YOUR TASK - Pull out every row below that contains the word "wider", and copy each one. Case counts.

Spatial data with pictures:
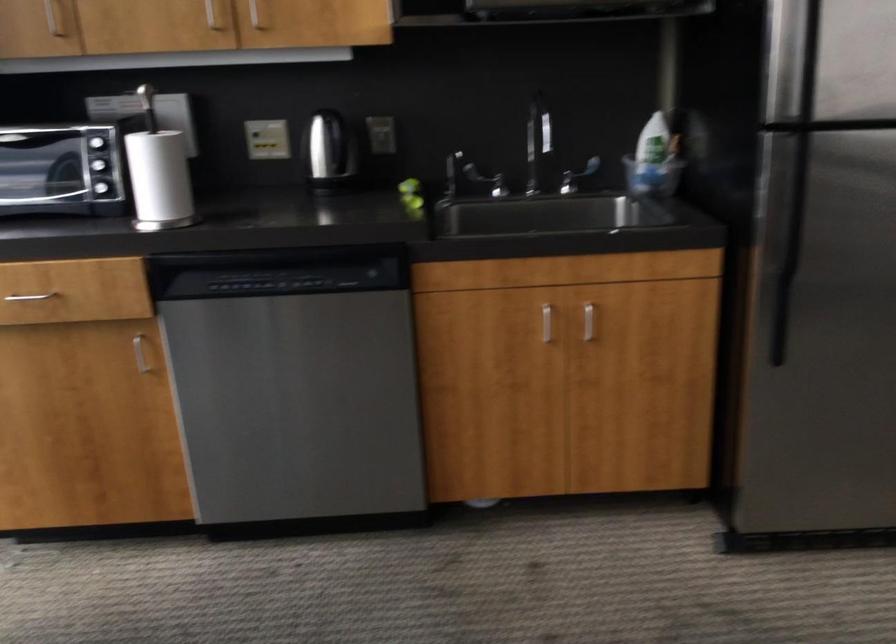
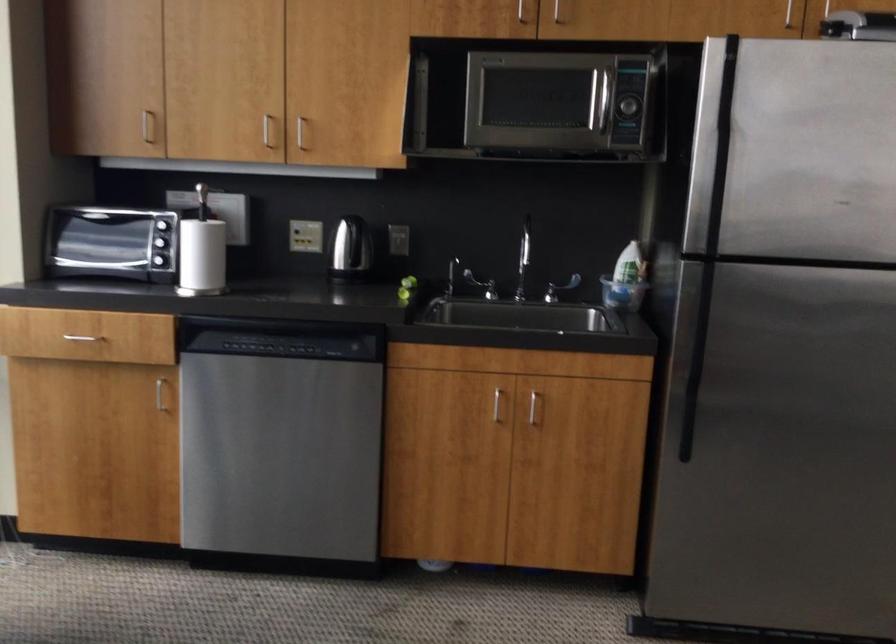
The point at (107,194) is marked in the first image. Where is the corresponding point in the second image?

(159, 263)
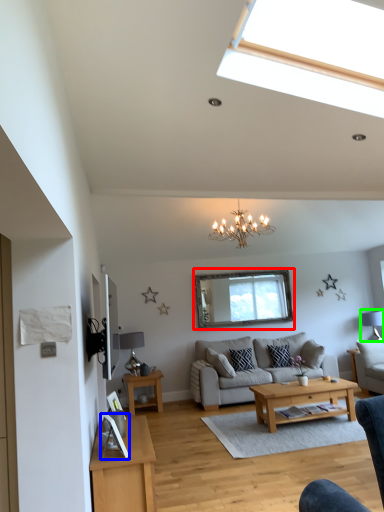
Question: Which is nearer to the window screen (highlighted by a red box)? picture frame (highlighted by a blue box) or lamp (highlighted by a green box).

Choices:
 (A) picture frame
 (B) lamp

Answer: (B)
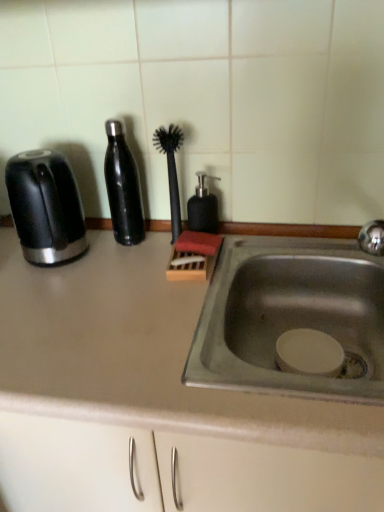
Find the location of a particular element. Image resolution: width=384 pixels, height=512 pixels. black glossy toaster at left is located at coordinates (45, 207).

What is the approximate width of matte gray countertop at center?

24.49 inches.

Image resolution: width=384 pixels, height=512 pixels. I want to click on stainless steel sink at center, so click(x=290, y=316).

Image resolution: width=384 pixels, height=512 pixels. I want to click on black matte soap dispenser at center, so click(x=203, y=207).

What do you see at coordinates (203, 207) in the screenshot? Image resolution: width=384 pixels, height=512 pixels. I see `black matte soap dispenser at center` at bounding box center [203, 207].

Image resolution: width=384 pixels, height=512 pixels. Identify the location of black rubber brush at center. (171, 170).

I want to click on satin black bottle at center left, so click(123, 187).

This screenshot has width=384, height=512. Find the location of `black glossy toaster at left`. black glossy toaster at left is located at coordinates (45, 207).

You are a GUI agent. You are given a task and a screenshot of the screen. Output one action in this format:
    pyautogui.click(x=<x>, y=<y>)
    Task: Click on the toaster beneath the black rubber brush at center (from a real-world perspective)
    
    Given the screenshot: What is the action you would take?
    pyautogui.click(x=45, y=207)

From the image's perspective, relative to black rubber brush at center, is black glossy toaster at left above or below?

From the image's perspective, black glossy toaster at left appears below black rubber brush at center.

Which of these two, black glossy toaster at left or black rubber brush at center, is bigger?

With larger size is black glossy toaster at left.

In the scene shown: Which of these two, black glossy toaster at left or black rubber brush at center, stands taller?

black rubber brush at center is taller.

Which of these two, satin black bottle at center left or matte gray countertop at center, is smaller?

With smaller size is satin black bottle at center left.

Considering the positions of point (139, 206) and point (205, 490), is point (139, 206) closer or farther from the camera than point (205, 490)?

Clearly, point (139, 206) is more distant from the camera than point (205, 490).

Based on the photo, considering the positions of objects satin black bottle at center left and matte gray countertop at center in the image provided, who is more to the left, satin black bottle at center left or matte gray countertop at center?

Positioned to the left is satin black bottle at center left.

From a real-world perspective, is black rubber brush at center under matte gray countertop at center?

Incorrect, from a real-world perspective, black rubber brush at center is higher than matte gray countertop at center.

I want to click on countertop in front of the black rubber brush at center, so click(153, 400).

From the image's perspective, would you say black rubber brush at center is shown under matte gray countertop at center?

Actually, black rubber brush at center appears above matte gray countertop at center in the image.

Which of these two, black rubber brush at center or matte gray countertop at center, is wider?

With larger width is matte gray countertop at center.

From the image's perspective, which is below, black matte soap dispenser at center or stainless steel sink at center?

stainless steel sink at center is shown below in the image.

The height and width of the screenshot is (512, 384). Identify the location of sink located in front of the black matte soap dispenser at center. (290, 316).

Would you consider black matte soap dispenser at center to be distant from stainless steel sink at center?

No.

Which of these two, black glossy toaster at left or black matte soap dispenser at center, stands taller?

Standing taller between the two is black glossy toaster at left.

Which object is wider, black glossy toaster at left or black matte soap dispenser at center?

black glossy toaster at left.

From the image's perspective, is black glossy toaster at left on top of black matte soap dispenser at center?

No.

Can you confirm if black glossy toaster at left is positioned to the right of black matte soap dispenser at center?

In fact, black glossy toaster at left is to the left of black matte soap dispenser at center.

In the scene shown: Measure the distance between satin black bottle at center left and stainless steel sink at center.

satin black bottle at center left is 15.16 inches from stainless steel sink at center.

Is satin black bottle at center left not within stainless steel sink at center?

Indeed, satin black bottle at center left is completely outside stainless steel sink at center.

The height and width of the screenshot is (512, 384). I want to click on sink below the satin black bottle at center left (from a real-world perspective), so click(x=290, y=316).

Is satin black bottle at center left far away from stainless steel sink at center?

satin black bottle at center left is near stainless steel sink at center, not far away.

Is stainless steel sink at center touching matte gray countertop at center?

No, stainless steel sink at center is not touching matte gray countertop at center.

Is stainless steel sink at center facing away from matte gray countertop at center?

No.

Does stainless steel sink at center appear on the left side of matte gray countertop at center?

Incorrect, stainless steel sink at center is not on the left side of matte gray countertop at center.

Locate an element on the screen. This screenshot has height=512, width=384. toaster in front of the black rubber brush at center is located at coordinates (45, 207).

This screenshot has height=512, width=384. In order to click on bottle on the left of matte gray countertop at center in this screenshot , I will do `click(123, 187)`.

Considering their positions, is satin black bottle at center left positioned closer to stainless steel sink at center than black glossy toaster at left?

satin black bottle at center left is closer to stainless steel sink at center.

When comparing their distances from matte gray countertop at center, does black glossy toaster at left or stainless steel sink at center seem further?

Among the two, black glossy toaster at left is located further to matte gray countertop at center.

When comparing their distances from matte gray countertop at center, does black rubber brush at center or satin black bottle at center left seem closer?

Among the two, satin black bottle at center left is located nearer to matte gray countertop at center.

Based on their spatial positions, is satin black bottle at center left or stainless steel sink at center closer to black glossy toaster at left?

satin black bottle at center left lies closer to black glossy toaster at left than the other object.

Looking at the image, which one is located closer to stainless steel sink at center, matte gray countertop at center or satin black bottle at center left?

matte gray countertop at center is closer to stainless steel sink at center.

From the image, which object appears to be farther from black rubber brush at center, matte gray countertop at center or black matte soap dispenser at center?

matte gray countertop at center lies further to black rubber brush at center than the other object.

Looking at the image, which one is located closer to black rubber brush at center, satin black bottle at center left or stainless steel sink at center?

satin black bottle at center left lies closer to black rubber brush at center than the other object.

Based on their spatial positions, is black rubber brush at center or stainless steel sink at center closer to matte gray countertop at center?

Based on the image, stainless steel sink at center appears to be nearer to matte gray countertop at center.

Where is `sink that lies between satin black bottle at center left and matte gray countertop at center from top to bottom`? This screenshot has height=512, width=384. sink that lies between satin black bottle at center left and matte gray countertop at center from top to bottom is located at coordinates (290, 316).

Locate an element on the screen. The image size is (384, 512). soap dispenser situated between black glossy toaster at left and stainless steel sink at center from left to right is located at coordinates (203, 207).

Locate an element on the screen. This screenshot has width=384, height=512. bottle between black glossy toaster at left and black rubber brush at center from left to right is located at coordinates (123, 187).

Find the location of `brush between stainless steel sink at center and black matte soap dispenser at center along the z-axis`. brush between stainless steel sink at center and black matte soap dispenser at center along the z-axis is located at coordinates (171, 170).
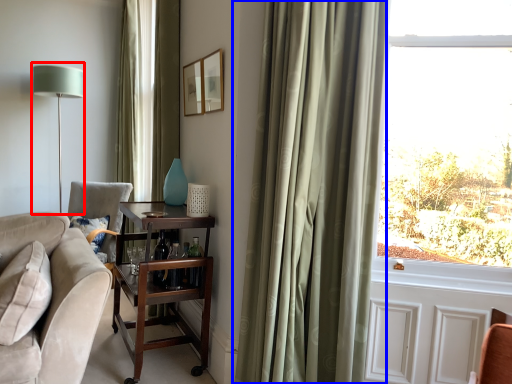
Question: Among these objects, which one is nearest to the camera, table lamp (highlighted by a red box) or curtain (highlighted by a blue box)?

Choices:
 (A) table lamp
 (B) curtain

Answer: (B)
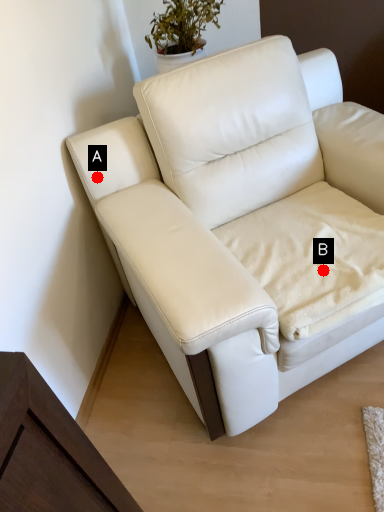
Question: Two points are circled on the image, labeled by A and B beside each circle. Which point appears closest to the camera in this image?

Choices:
 (A) A is closer
 (B) B is closer

Answer: (B)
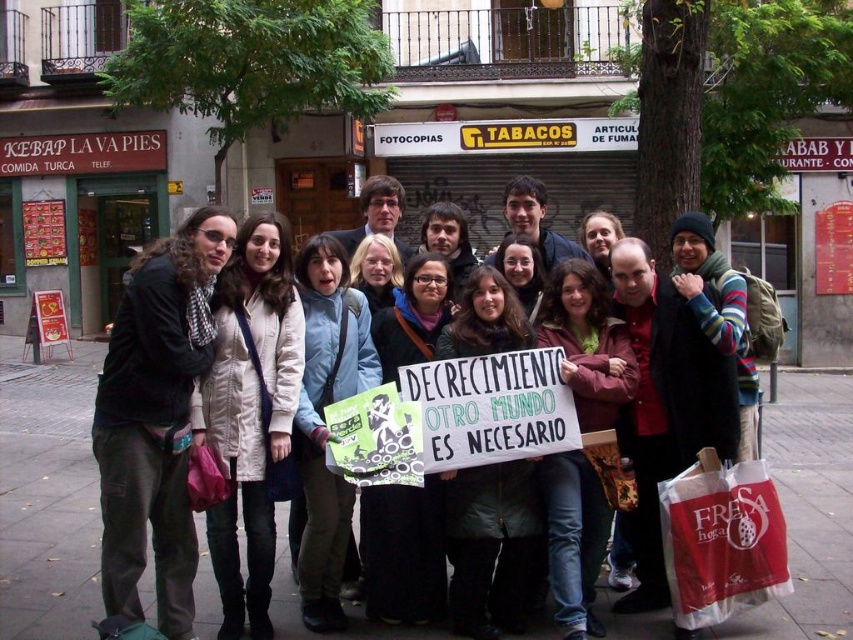
You are a photographer trying to capture a clear shot of the red plastic bag at lower right without the matte black jacket at center blocking it. What adjustment should you make to your camera angle?

The matte black jacket at center is positioned over the red plastic bag at lower right, so to avoid blocking the bag, you should lower your camera angle to shoot from below the jacket.

You are a photographer standing 10 feet away from the group holding a camera with a 50mm lens. You want to capture a photo that includes both the matte black jacket at center and the red plastic bag at lower right without any distortion. Can you fit both objects in the frame at this distance?

The matte black jacket at center is 24.40 inches from the red plastic bag at lower right. At 10 feet away with a 50mm lens, the field of view is approximately 16.6 feet wide. Since 24.40 inches is less than 16.6 feet, both objects can fit within the frame without distortion.

You are a photographer trying to capture a closeup of the banner while ensuring both the matte black jacket at center and the red plastic bag at lower right are visible in the frame. Given their sizes, which object would require you to adjust your camera angle more to keep both in the shot?

The matte black jacket at center has a larger size compared to the red plastic bag at lower right, so the photographer would need to adjust their camera angle more to accommodate the larger size of the matte black jacket at center while keeping both objects visible.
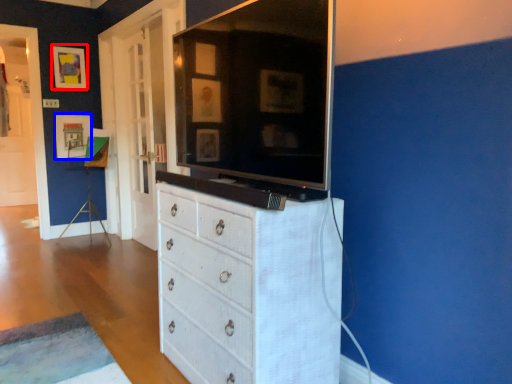
Question: Which object appears farthest to the camera in this image, picture frame (highlighted by a red box) or picture frame (highlighted by a blue box)?

Choices:
 (A) picture frame
 (B) picture frame

Answer: (B)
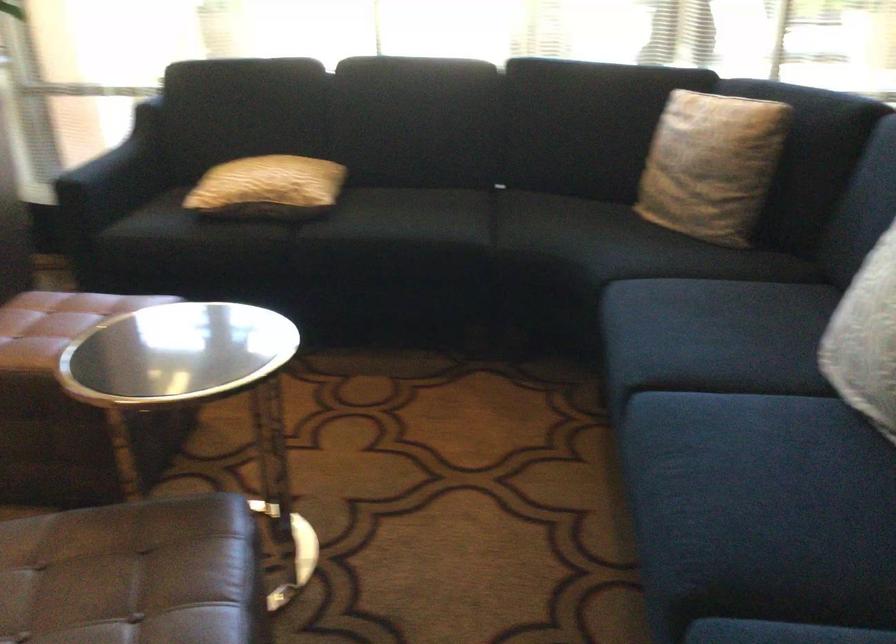
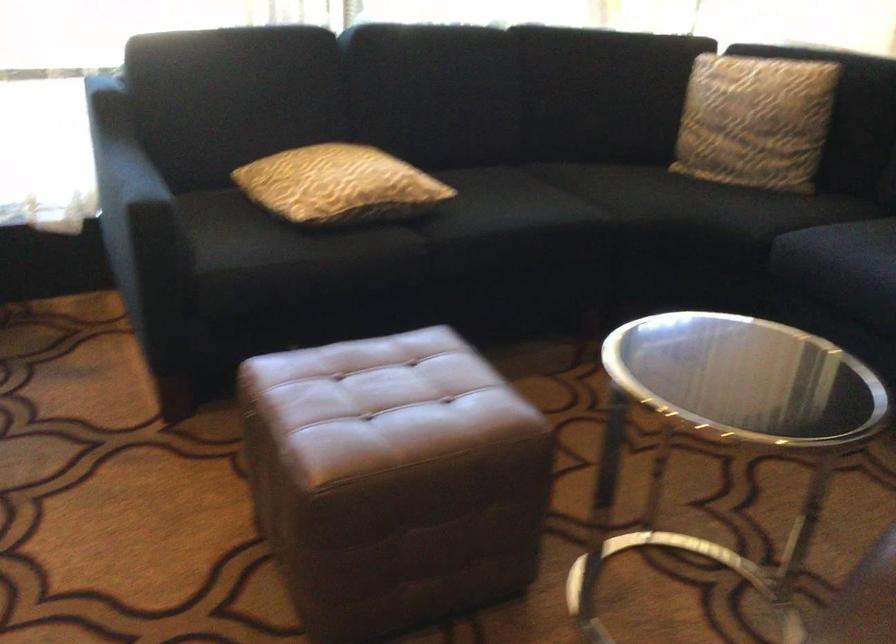
Where in the second image is the point corresponding to [313,227] from the first image?

(426, 227)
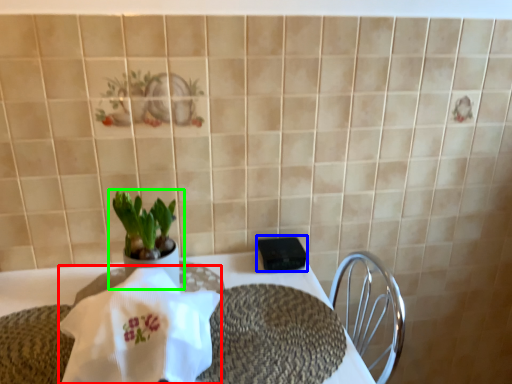
Question: Estimate the real-world distances between objects in this image. Which object is farther from cloth (highlighted by a red box), tableware (highlighted by a blue box) or houseplant (highlighted by a green box)?

Choices:
 (A) tableware
 (B) houseplant

Answer: (A)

SOLUTION BELOW -
Which of these two, black rubber brush at center or matte gray countertop at center, is wider?
Which object is wider, black glossy toaster at left or black matte soap dispenser at center?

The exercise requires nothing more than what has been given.